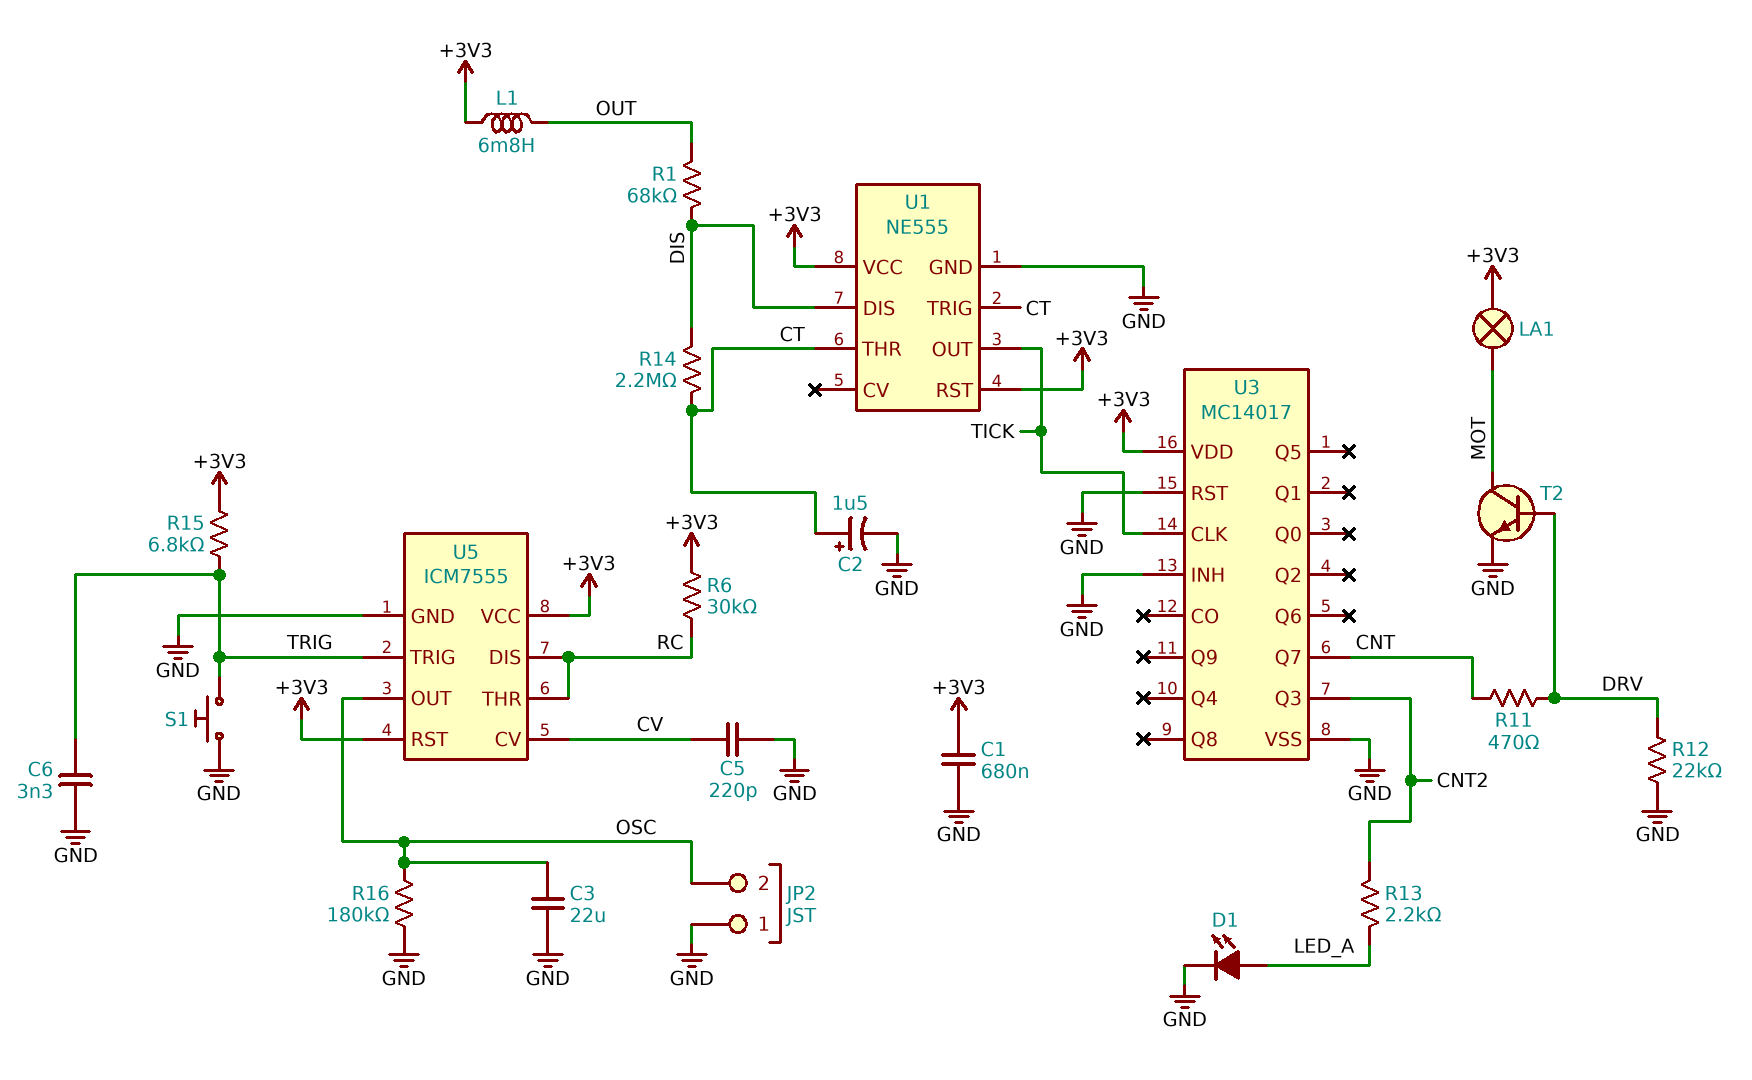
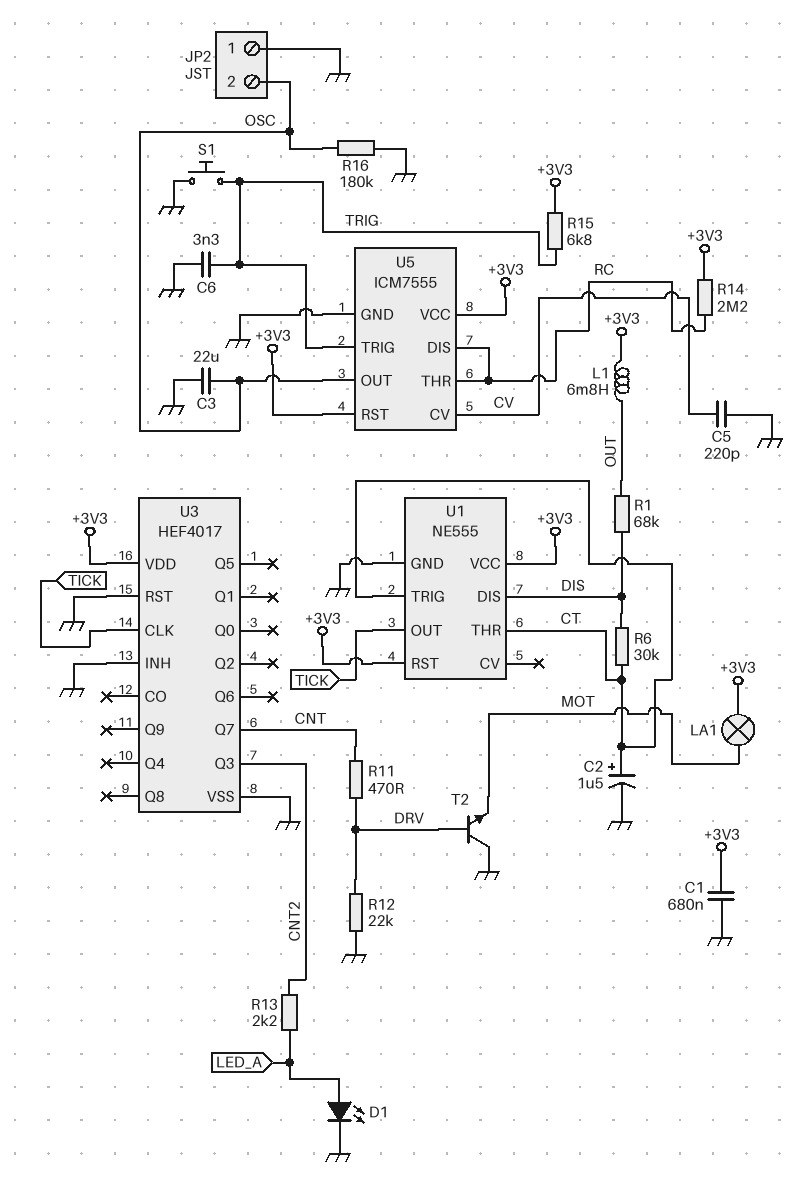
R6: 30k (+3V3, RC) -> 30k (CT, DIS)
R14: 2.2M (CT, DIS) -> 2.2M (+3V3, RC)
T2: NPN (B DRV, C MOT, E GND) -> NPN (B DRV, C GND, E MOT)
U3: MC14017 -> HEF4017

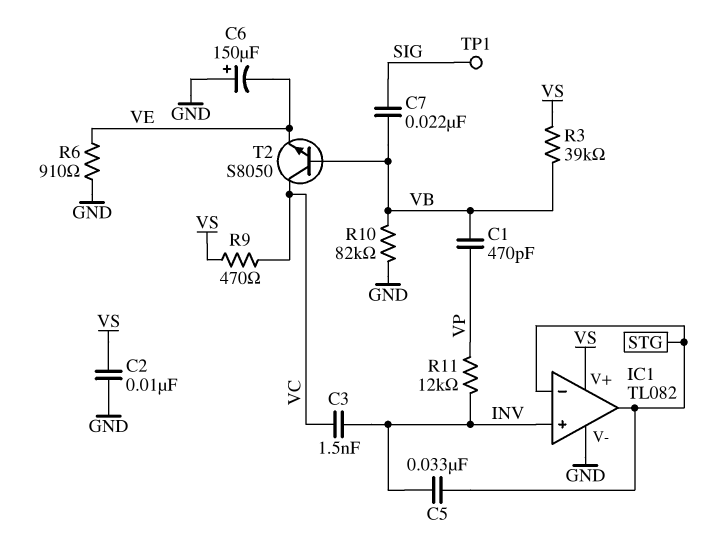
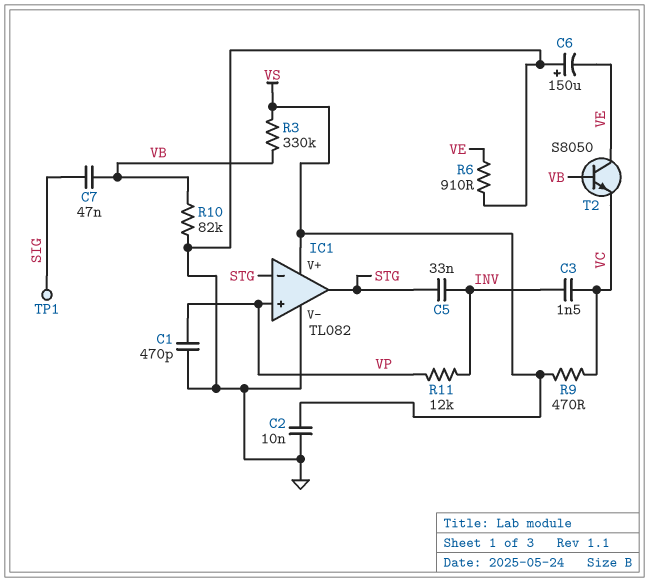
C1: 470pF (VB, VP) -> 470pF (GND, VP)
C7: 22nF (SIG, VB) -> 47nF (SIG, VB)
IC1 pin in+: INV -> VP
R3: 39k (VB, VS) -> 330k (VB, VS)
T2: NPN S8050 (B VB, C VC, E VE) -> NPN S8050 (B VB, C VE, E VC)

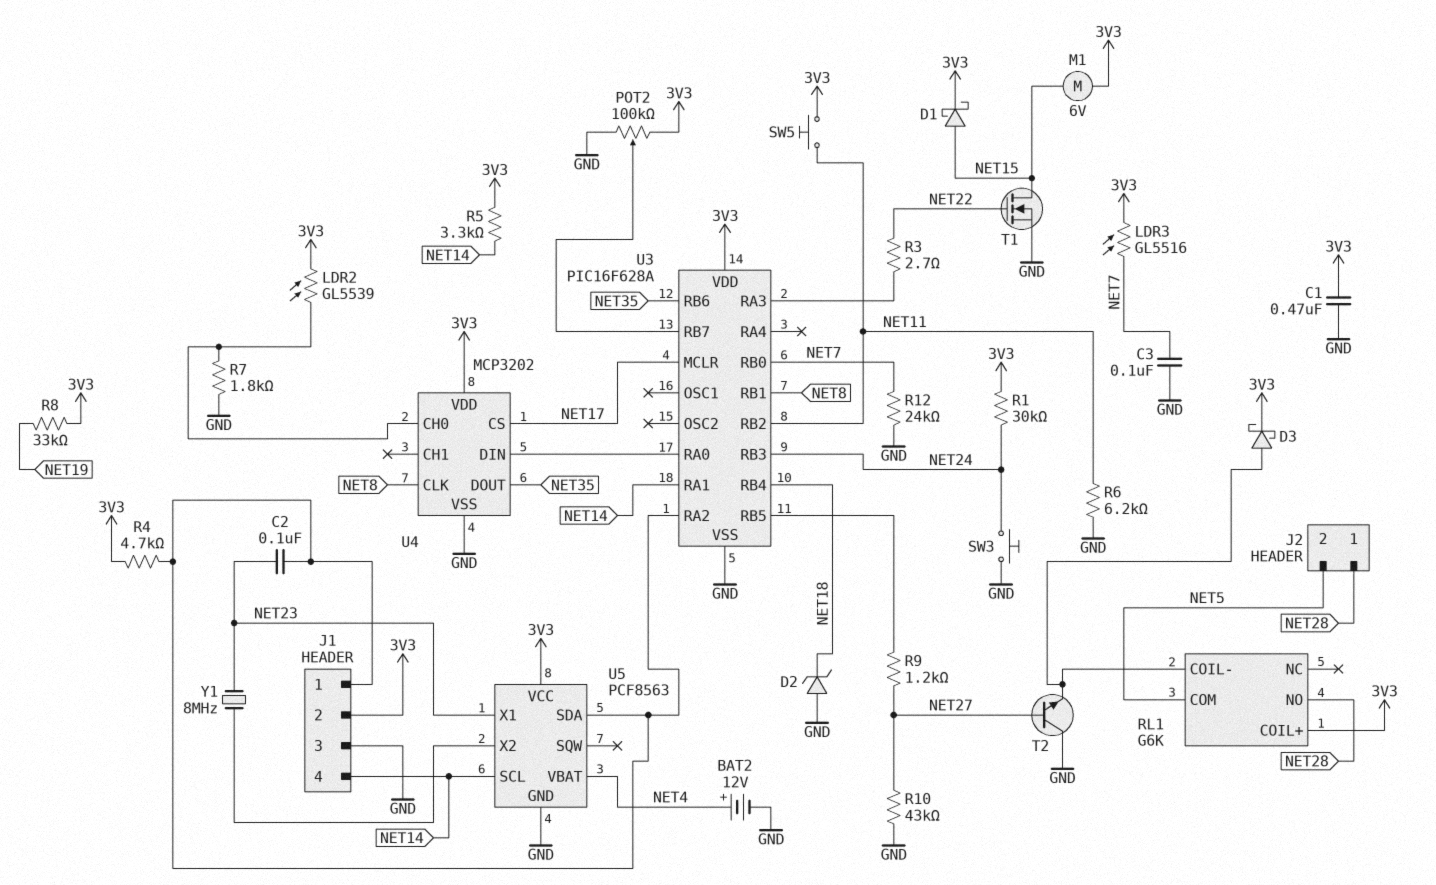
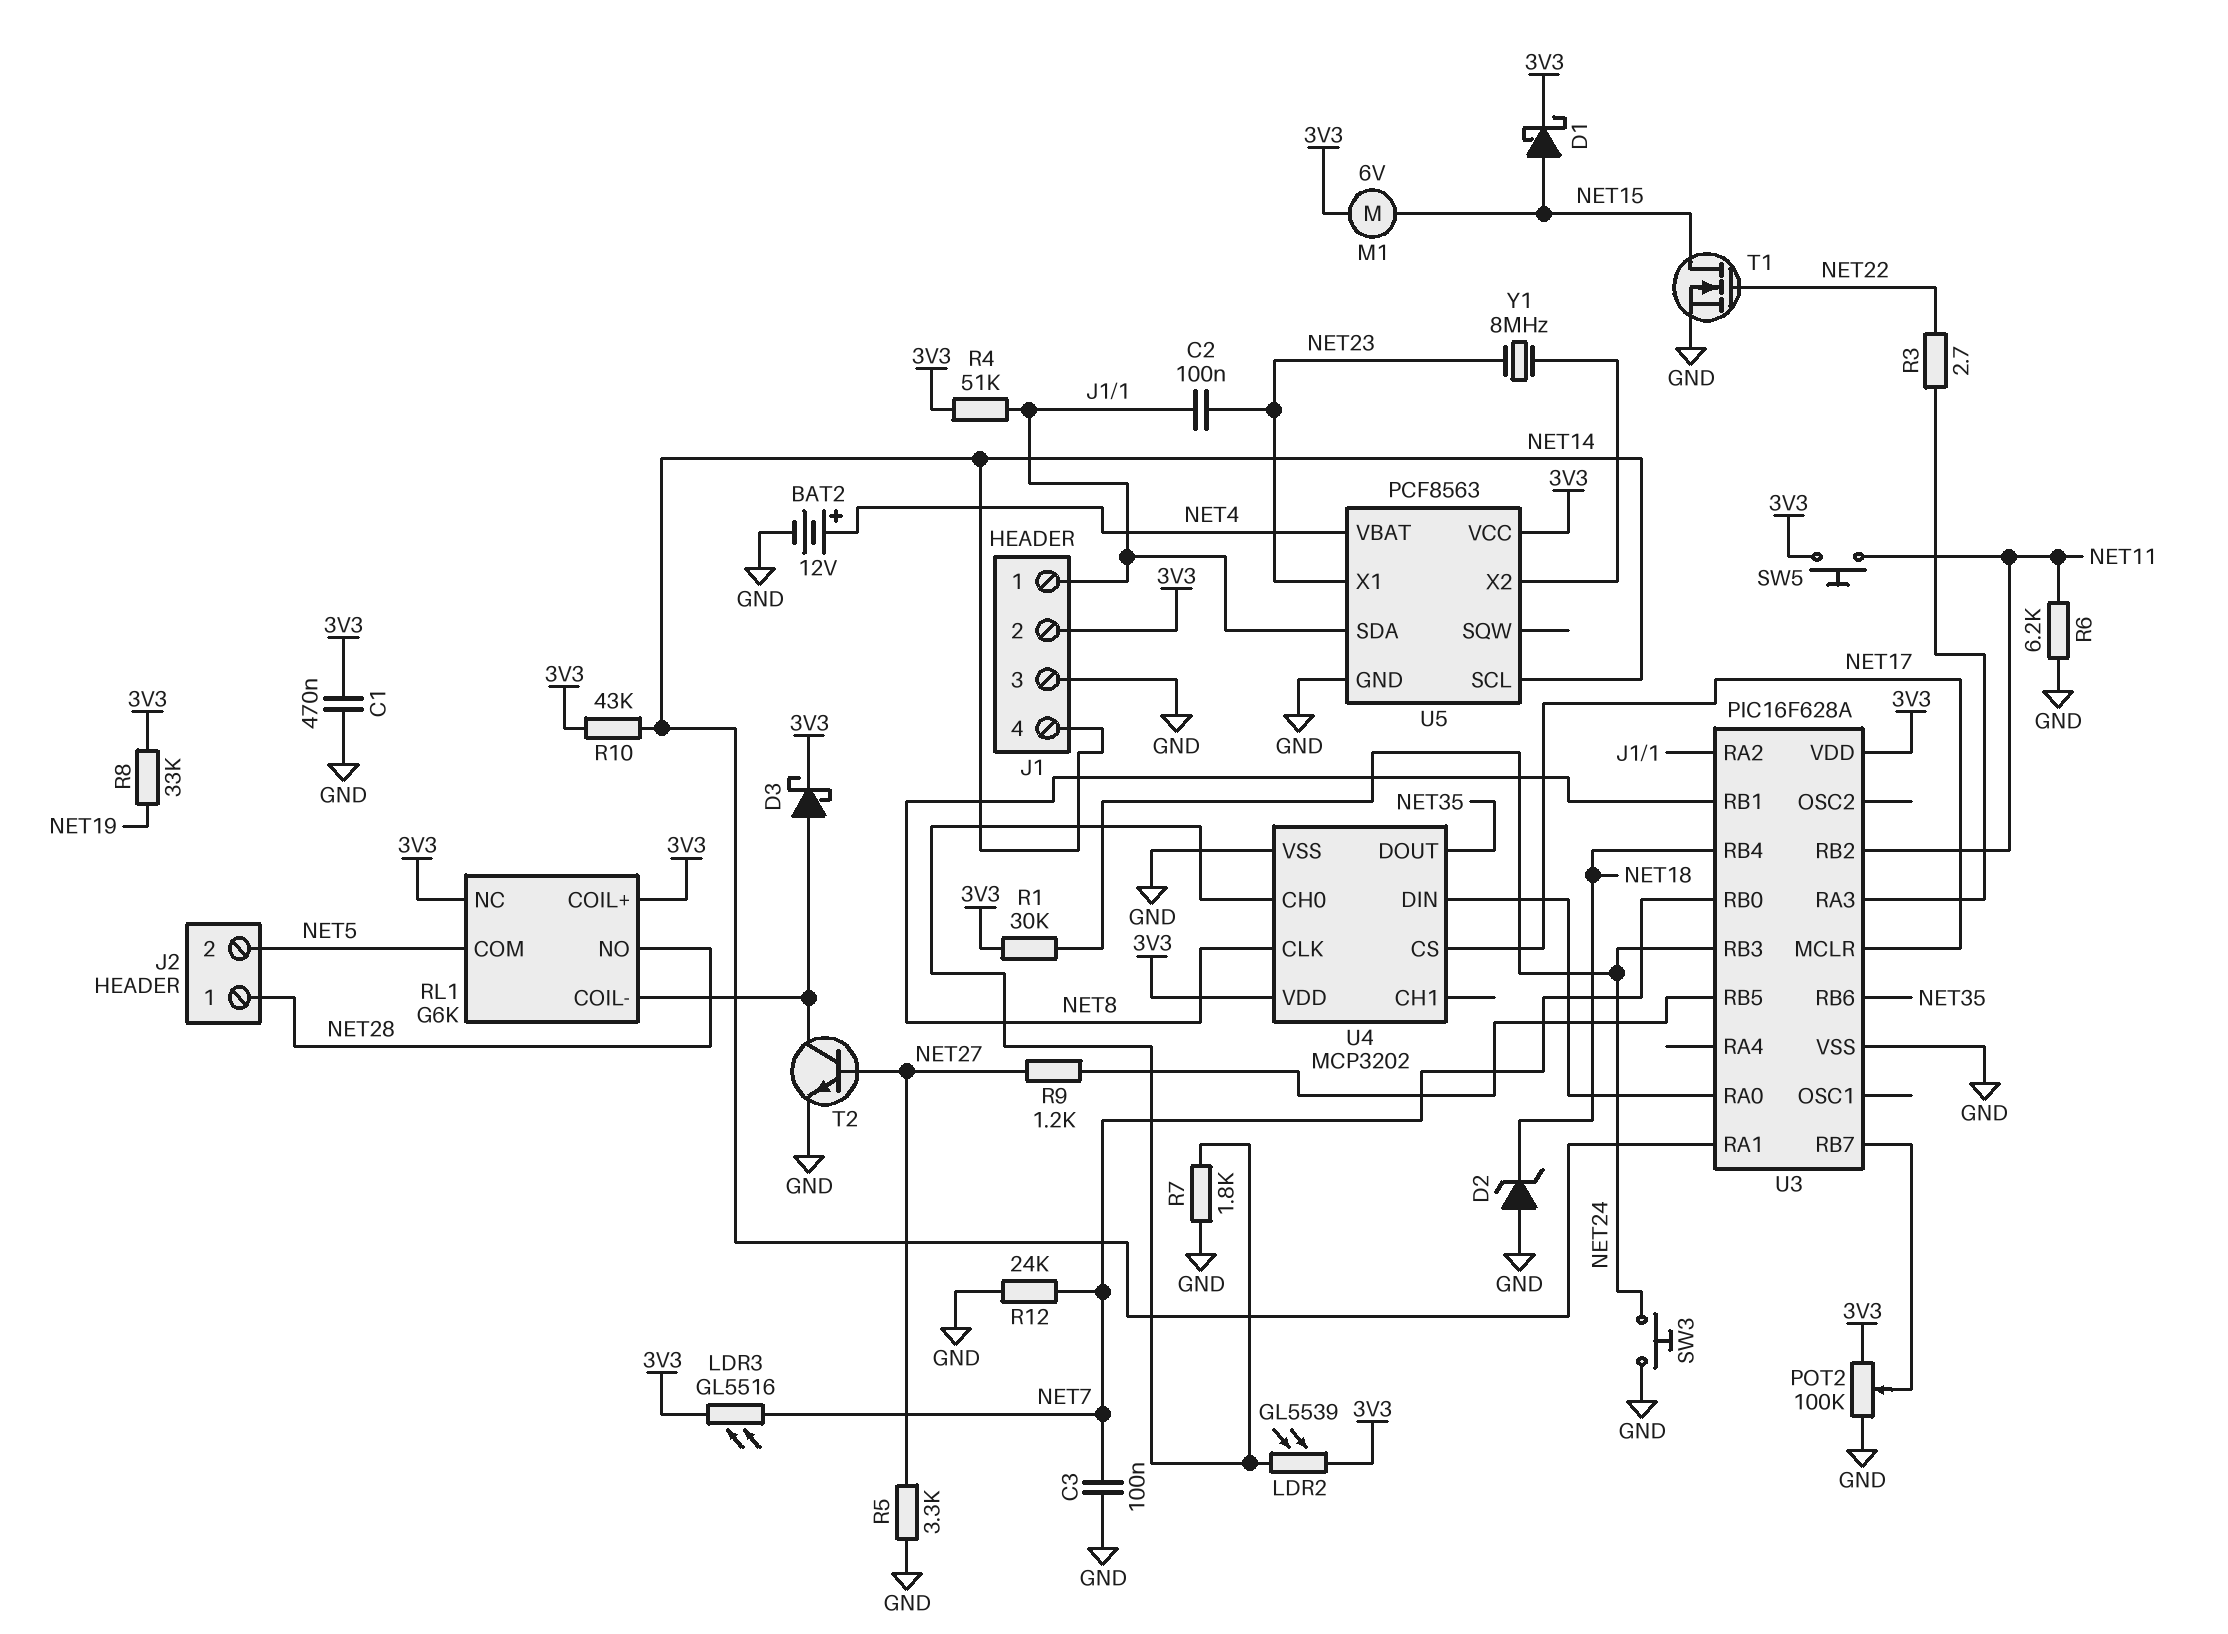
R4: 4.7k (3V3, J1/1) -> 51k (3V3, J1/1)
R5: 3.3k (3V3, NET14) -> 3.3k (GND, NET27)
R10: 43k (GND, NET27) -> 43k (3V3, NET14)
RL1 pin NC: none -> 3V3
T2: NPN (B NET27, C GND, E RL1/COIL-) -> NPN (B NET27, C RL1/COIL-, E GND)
+ + + + +
*Activity*
Leaving every picture behind, retype the entries above exactly, from the first line through the line with "T2: NPN S8050", and stop there.

*Written solution*
R6: 30k (+3V3, RC) -> 30k (CT, DIS)
R14: 2.2M (CT, DIS) -> 2.2M (+3V3, RC)
T2: NPN (B DRV, C MOT, E GND) -> NPN (B DRV, C GND, E MOT)
U3: MC14017 -> HEF4017

C1: 470pF (VB, VP) -> 470pF (GND, VP)
C7: 22nF (SIG, VB) -> 47nF (SIG, VB)
IC1 pin in+: INV -> VP
R3: 39k (VB, VS) -> 330k (VB, VS)
T2: NPN S8050 (B VB, C VC, E VE) -> NPN S8050 (B VB, C VE, E VC)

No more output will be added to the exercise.